--- START ---

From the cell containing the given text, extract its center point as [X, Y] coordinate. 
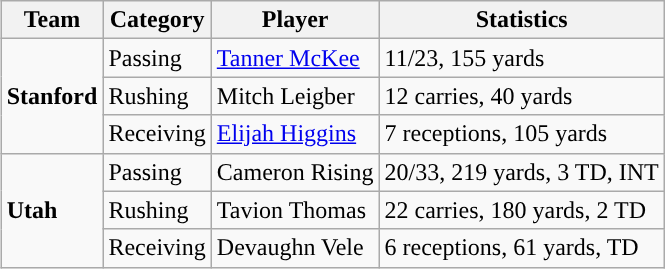
Cameron Rising [295, 172]
Player [295, 20]
Statistics [522, 20]
Devaughn Vele [295, 248]
Team [52, 20]
22 carries, 180 yards, 2 TD [522, 210]
12 carries, 40 yards [522, 96]
Stanford [52, 96]
11/23, 155 yards [522, 58]
Elijah Higgins [295, 134]
Mitch Leigber [295, 96]
6 receptions, 61 yards, TD [522, 248]
Category [157, 20]
7 receptions, 105 yards [522, 134]
Tavion Thomas [295, 210]
Tanner McKee [295, 58]
Utah [52, 210]
20/33, 219 yards, 3 TD, INT [522, 172]
Capture the cell that displays the provided text and extract its (x, y) central coordinate. 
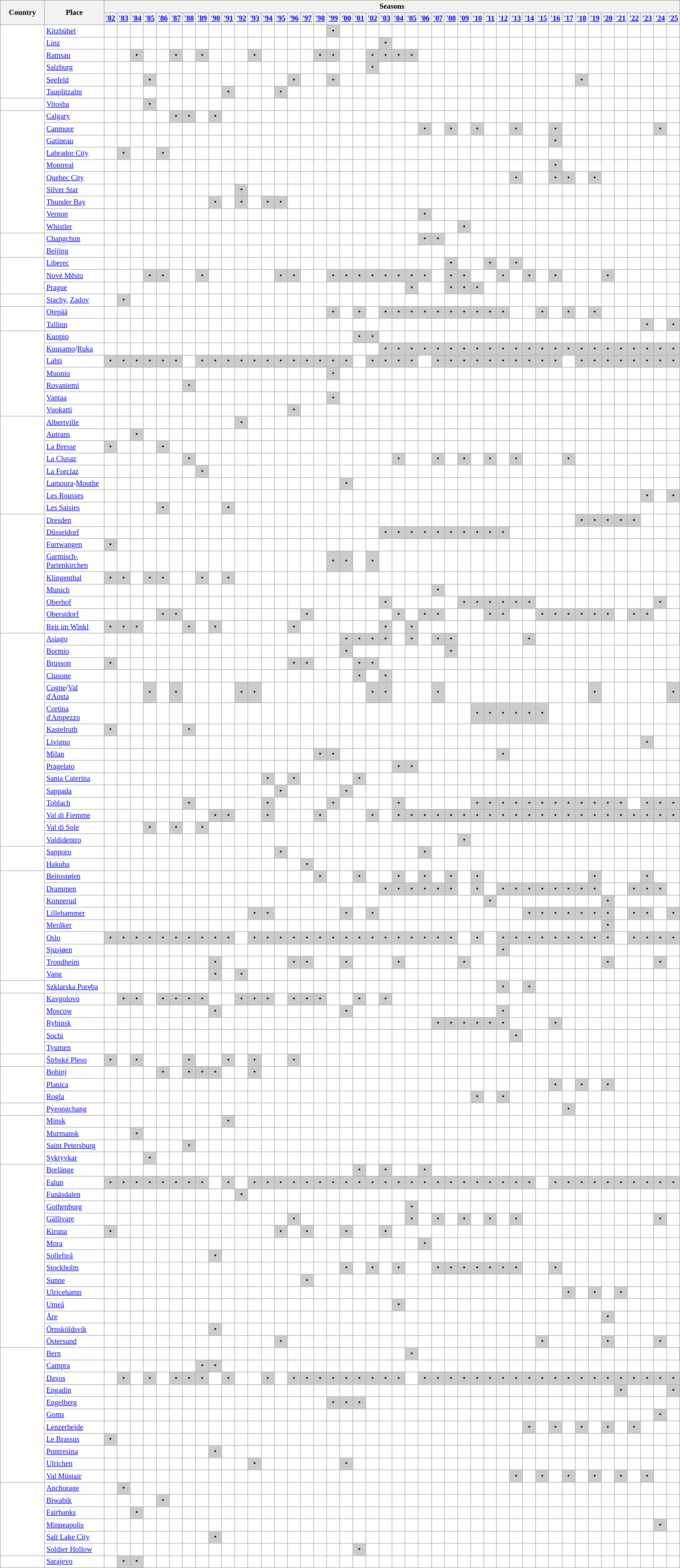
'97 (307, 18)
Montreal (74, 165)
Val Müstair (74, 1477)
Düsseldorf (74, 533)
Cortina d'Ampezzo (74, 713)
Lahti (74, 361)
Livigno (74, 742)
Cogne/Val d'Aosta (74, 693)
Toblach (74, 804)
Tyumen (74, 1048)
Munich (74, 590)
'09 (464, 18)
'98 (320, 18)
'03 (386, 18)
'86 (163, 18)
Goms (74, 1415)
Fairbanks (74, 1513)
Val di Fiemme (74, 816)
Clusone (74, 676)
'84 (137, 18)
'92 (242, 18)
Oslo (74, 938)
Štrbské Pleso (74, 1061)
Tauplitzalm (74, 92)
Vernon (74, 214)
'14 (529, 18)
Calgary (74, 116)
Kuusamo/Ruka (74, 349)
'91 (228, 18)
Salzburg (74, 67)
Syktyvkar (74, 1159)
Soldier Hollow (74, 1550)
Umeå (74, 1305)
Les Saisies (74, 508)
Nové Město (74, 276)
Brusson (74, 664)
Ulricehamn (74, 1293)
Quebec City (74, 178)
La Forclaz (74, 471)
Valdidentro (74, 840)
'88 (189, 18)
Rovaniemi (74, 386)
Pragelato (74, 767)
'87 (176, 18)
'21 (621, 18)
'82 (111, 18)
Sollefteå (74, 1257)
Labrador City (74, 153)
Bern (74, 1355)
'96 (294, 18)
Place (74, 12)
'25 (673, 18)
Stockholm (74, 1269)
Åre (74, 1318)
Furtwangen (74, 545)
Gothenburg (74, 1207)
La Clusaz (74, 459)
Meråker (74, 926)
'12 (503, 18)
Otepää (74, 312)
Campra (74, 1367)
Falun (74, 1183)
Santa Caterina (74, 779)
Biwabik (74, 1501)
Beijing (74, 251)
'20 (608, 18)
Sappada (74, 791)
Oberhof (74, 602)
Sjusjøen (74, 951)
'00 (346, 18)
Asiago (74, 639)
'10 (477, 18)
Bohinj (74, 1073)
Mora (74, 1244)
Autrans (74, 435)
'95 (281, 18)
Engelberg (74, 1403)
Pontresina (74, 1452)
Drammen (74, 889)
Klingenthal (74, 578)
Lillehammer (74, 914)
'90 (215, 18)
Garmisch-Partenkirchen (74, 561)
Albertville (74, 423)
Changchun (74, 239)
Ulrichen (74, 1464)
Muonio (74, 374)
'89 (202, 18)
'24 (660, 18)
Moscow (74, 1011)
Les Rousses (74, 496)
'94 (268, 18)
'07 (438, 18)
Country (22, 12)
Pyeongchang (74, 1109)
'01 (359, 18)
Planica (74, 1085)
'22 (634, 18)
'99 (333, 18)
'05 (412, 18)
Engadin (74, 1391)
Stachy, Zadov (74, 300)
Örnsköldsvik (74, 1330)
Seefeld (74, 80)
Dresden (74, 520)
'08 (451, 18)
Rogla (74, 1097)
'23 (647, 18)
Minsk (74, 1122)
Milan (74, 755)
Hakuba (74, 865)
Prague (74, 288)
Minneapolis (74, 1526)
Gällivare (74, 1220)
'93 (255, 18)
Ramsau (74, 55)
'85 (150, 18)
Seasons (392, 6)
Murmansk (74, 1134)
Thunder Bay (74, 202)
Sapporo (74, 853)
Le Brassus (74, 1440)
Silver Star (74, 190)
Kitzbühel (74, 31)
Kastelruth (74, 730)
Oberstdorf (74, 615)
Gatineau (74, 141)
Szklarska Poręba (74, 987)
Sunne (74, 1281)
Reit im Winkl (74, 627)
Linz (74, 43)
'19 (595, 18)
Saint Petersburg (74, 1146)
Rybinsk (74, 1024)
Sarajevo (74, 1562)
'16 (555, 18)
Konnerud (74, 902)
'15 (542, 18)
'02 (372, 18)
'04 (399, 18)
Val di Sole (74, 828)
Davos (74, 1379)
Lamoura-Mouthe (74, 484)
Borlänge (74, 1171)
Vuokatti (74, 410)
Anchorage (74, 1489)
Tallinn (74, 325)
Östersund (74, 1342)
'13 (516, 18)
Vang (74, 975)
Kiruna (74, 1232)
Liberec (74, 263)
Beitostølen (74, 877)
La Bresse (74, 447)
'83 (124, 18)
Canmore (74, 129)
Kavgolovo (74, 1000)
'17 (569, 18)
Bormio (74, 652)
'06 (425, 18)
Funäsdalen (74, 1195)
'11 (490, 18)
Vitosha (74, 104)
Vantaa (74, 398)
Sochi (74, 1036)
Whistler (74, 227)
'18 (582, 18)
Salt Lake City (74, 1538)
Lenzerheide (74, 1428)
Trondheim (74, 963)
Kuopio (74, 337)
For the text-containing cell, return its midpoint in (X, Y) coordinate format. 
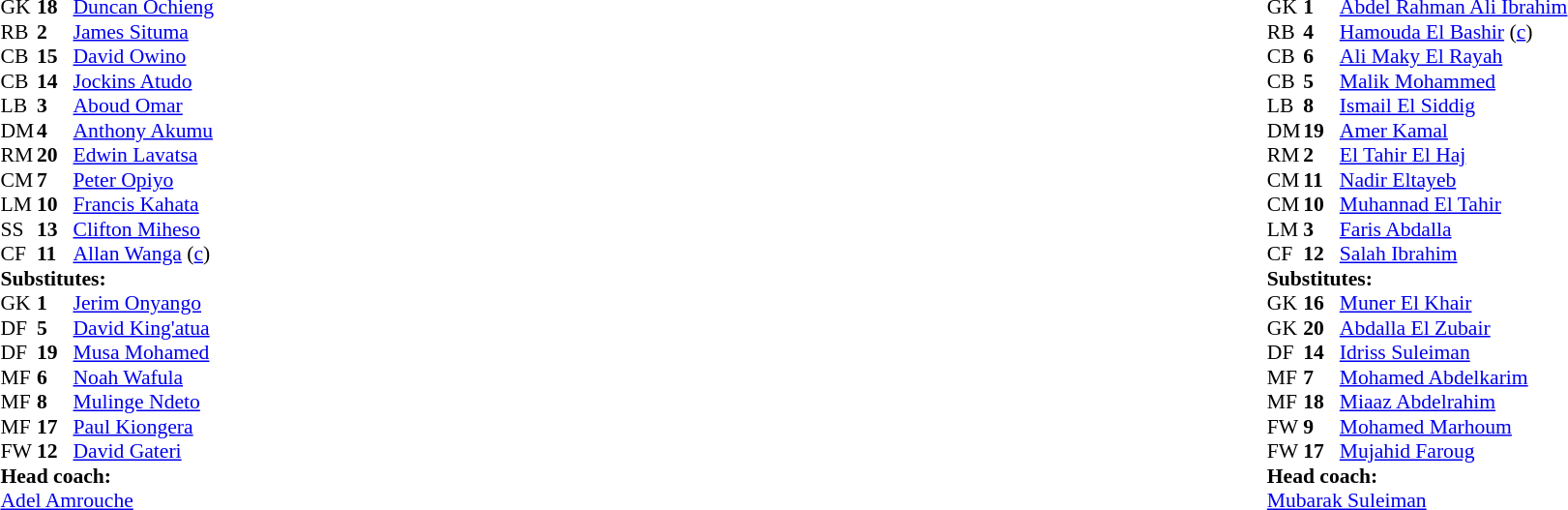
Allan Wanga (c) (144, 254)
16 (1321, 303)
Aboud Omar (144, 105)
Abdalla El Zubair (1454, 328)
1 (55, 303)
Jockins Atudo (144, 81)
SS (18, 229)
Ali Maky El Rayah (1454, 57)
Miaaz Abdelrahim (1454, 401)
Musa Mohamed (144, 353)
Peter Opiyo (144, 180)
Faris Abdalla (1454, 229)
Amer Kamal (1454, 131)
Francis Kahata (144, 204)
Hamouda El Bashir (c) (1454, 32)
El Tahir El Haj (1454, 156)
Edwin Lavatsa (144, 156)
Nadir Eltayeb (1454, 180)
9 (1321, 427)
Salah Ibrahim (1454, 254)
Mohamed Abdelkarim (1454, 377)
Ismail El Siddig (1454, 105)
Mohamed Marhoum (1454, 427)
Clifton Miheso (144, 229)
David Owino (144, 57)
Mujahid Faroug (1454, 452)
Mulinge Ndeto (144, 401)
Muhannad El Tahir (1454, 204)
18 (1321, 401)
Noah Wafula (144, 377)
Muner El Khair (1454, 303)
Malik Mohammed (1454, 81)
Idriss Suleiman (1454, 353)
15 (55, 57)
Anthony Akumu (144, 131)
Jerim Onyango (144, 303)
13 (55, 229)
James Situma (144, 32)
David King'atua (144, 328)
David Gateri (144, 452)
Paul Kiongera (144, 427)
Locate the cell with the specified text and output its [x, y] center coordinate. 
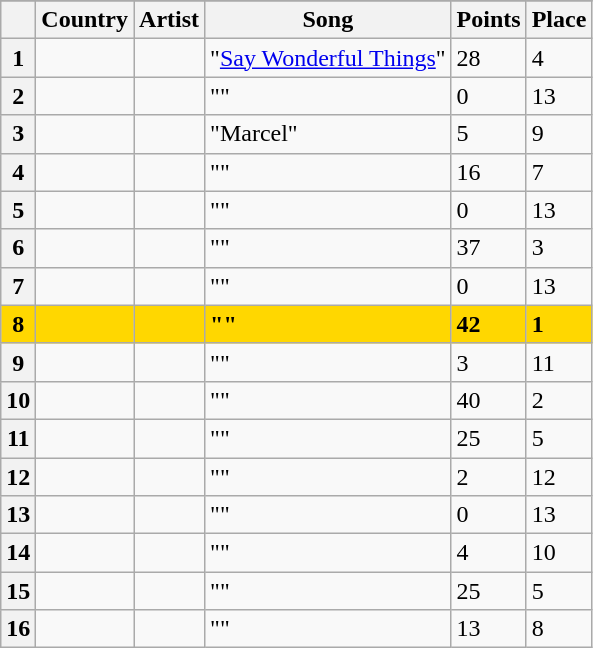
Country [85, 20]
40 [488, 400]
42 [488, 324]
37 [488, 248]
14 [18, 553]
Place [559, 20]
28 [488, 58]
15 [18, 591]
Artist [170, 20]
Song [328, 20]
6 [18, 248]
Points [488, 20]
"Say Wonderful Things" [328, 58]
"Marcel" [328, 134]
Extract the [X, Y] coordinate from the center of the cell holding the provided text.  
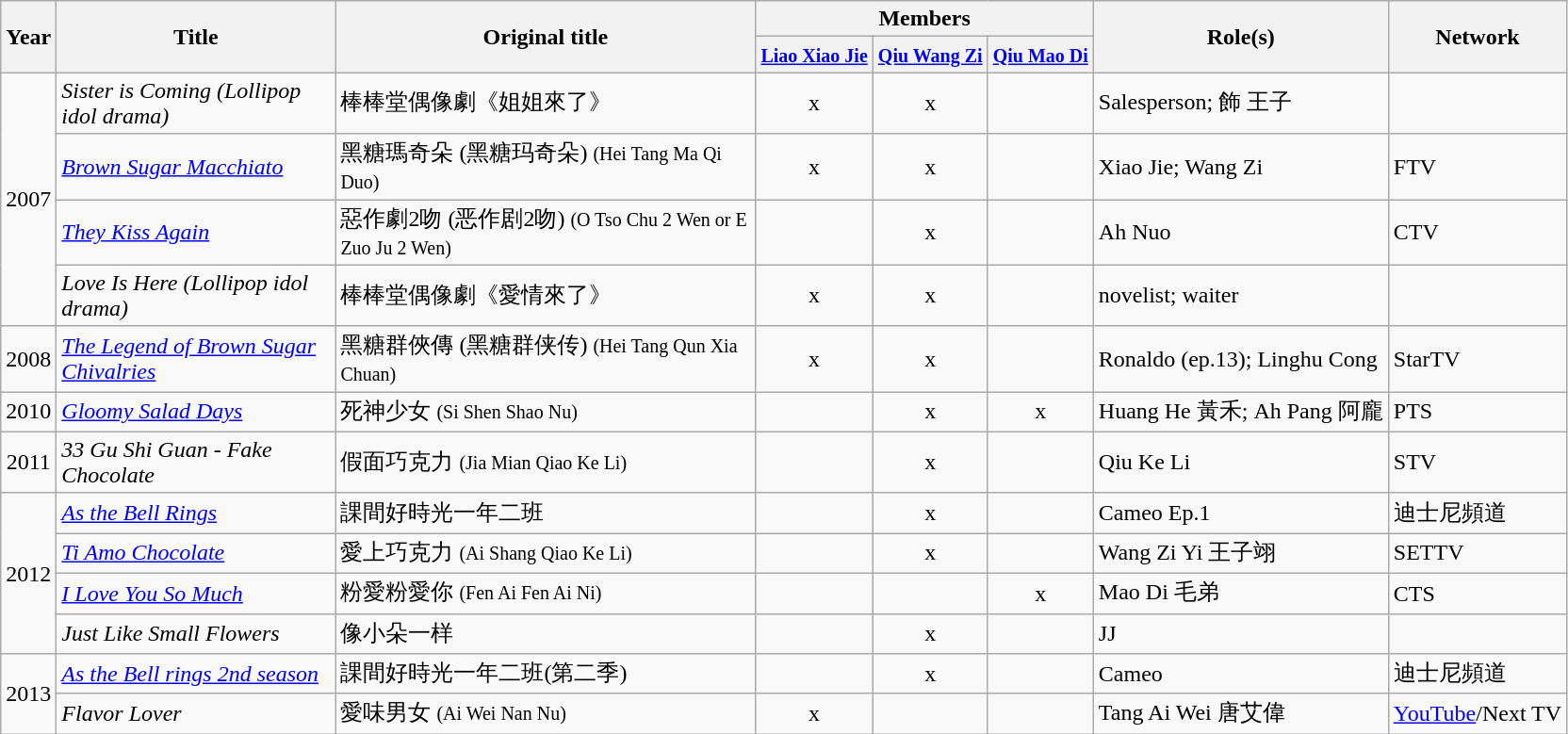
粉愛粉愛你 (Fen Ai Fen Ai Ni) [546, 594]
YouTube/Next TV [1478, 714]
Ronaldo (ep.13); Linghu Cong [1240, 359]
Cameo Ep.1 [1240, 513]
課間好時光一年二班 [546, 513]
2013 [28, 694]
Role(s) [1240, 37]
Qiu Wang Zi [930, 55]
STV [1478, 462]
JJ [1240, 633]
PTS [1478, 413]
Members [924, 19]
課間好時光一年二班(第二季) [546, 675]
Just Like Small Flowers [196, 633]
I Love You So Much [196, 594]
SETTV [1478, 554]
novelist; waiter [1240, 296]
愛上巧克力 (Ai Shang Qiao Ke Li) [546, 554]
2010 [28, 413]
2008 [28, 359]
Qiu Ke Li [1240, 462]
2007 [28, 200]
Ah Nuo [1240, 233]
棒棒堂偶像劇《姐姐來了》 [546, 104]
Flavor Lover [196, 714]
Xiao Jie; Wang Zi [1240, 167]
Original title [546, 37]
死神少女 (Si Shen Shao Nu) [546, 413]
黑糖群俠傳 (黑糖群侠传) (Hei Tang Qun Xia Chuan) [546, 359]
They Kiss Again [196, 233]
CTS [1478, 594]
惡作劇2吻 (恶作剧2吻) (O Tso Chu 2 Wen or E Zuo Ju 2 Wen) [546, 233]
Liao Xiao Jie [814, 55]
Network [1478, 37]
Love Is Here (Lollipop idol drama) [196, 296]
Tang Ai Wei 唐艾偉 [1240, 714]
2012 [28, 573]
Gloomy Salad Days [196, 413]
The Legend of Brown Sugar Chivalries [196, 359]
假面巧克力 (Jia Mian Qiao Ke Li) [546, 462]
Mao Di 毛弟 [1240, 594]
CTV [1478, 233]
Qiu Mao Di [1040, 55]
Sister is Coming (Lollipop idol drama) [196, 104]
33 Gu Shi Guan - Fake Chocolate [196, 462]
Wang Zi Yi 王子翊 [1240, 554]
As the Bell rings 2nd season [196, 675]
棒棒堂偶像劇《愛情來了》 [546, 296]
Cameo [1240, 675]
Brown Sugar Macchiato [196, 167]
Year [28, 37]
Salesperson; 飾 王子 [1240, 104]
Huang He 黃禾; Ah Pang 阿龐 [1240, 413]
Title [196, 37]
黑糖瑪奇朵 (黑糖玛奇朵) (Hei Tang Ma Qi Duo) [546, 167]
StarTV [1478, 359]
As the Bell Rings [196, 513]
FTV [1478, 167]
愛味男女 (Ai Wei Nan Nu) [546, 714]
2011 [28, 462]
像小朵一样 [546, 633]
Ti Amo Chocolate [196, 554]
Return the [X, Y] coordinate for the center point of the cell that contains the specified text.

--- END ---

§ **THE REQUEST**:
Can you reproduce the data from its first line through the line containing "Capture the cell", with "carries" changed to "rushes" and nothing else altered? Give only those lines, and leave out the pictures.

§ **FINAL ANSWER**:
From the cell containing the given text, extract its center point as [X, Y] coordinate. 
Cameron Rising [295, 172]
Player [295, 20]
Statistics [522, 20]
Devaughn Vele [295, 248]
Team [52, 20]
22 rushes, 180 yards, 2 TD [522, 210]
12 rushes, 40 yards [522, 96]
Stanford [52, 96]
11/23, 155 yards [522, 58]
Elijah Higgins [295, 134]
Mitch Leigber [295, 96]
6 receptions, 61 yards, TD [522, 248]
Category [157, 20]
7 receptions, 105 yards [522, 134]
Tavion Thomas [295, 210]
Tanner McKee [295, 58]
Utah [52, 210]
20/33, 219 yards, 3 TD, INT [522, 172]
Capture the cell that displays the provided text and extract its (x, y) central coordinate. 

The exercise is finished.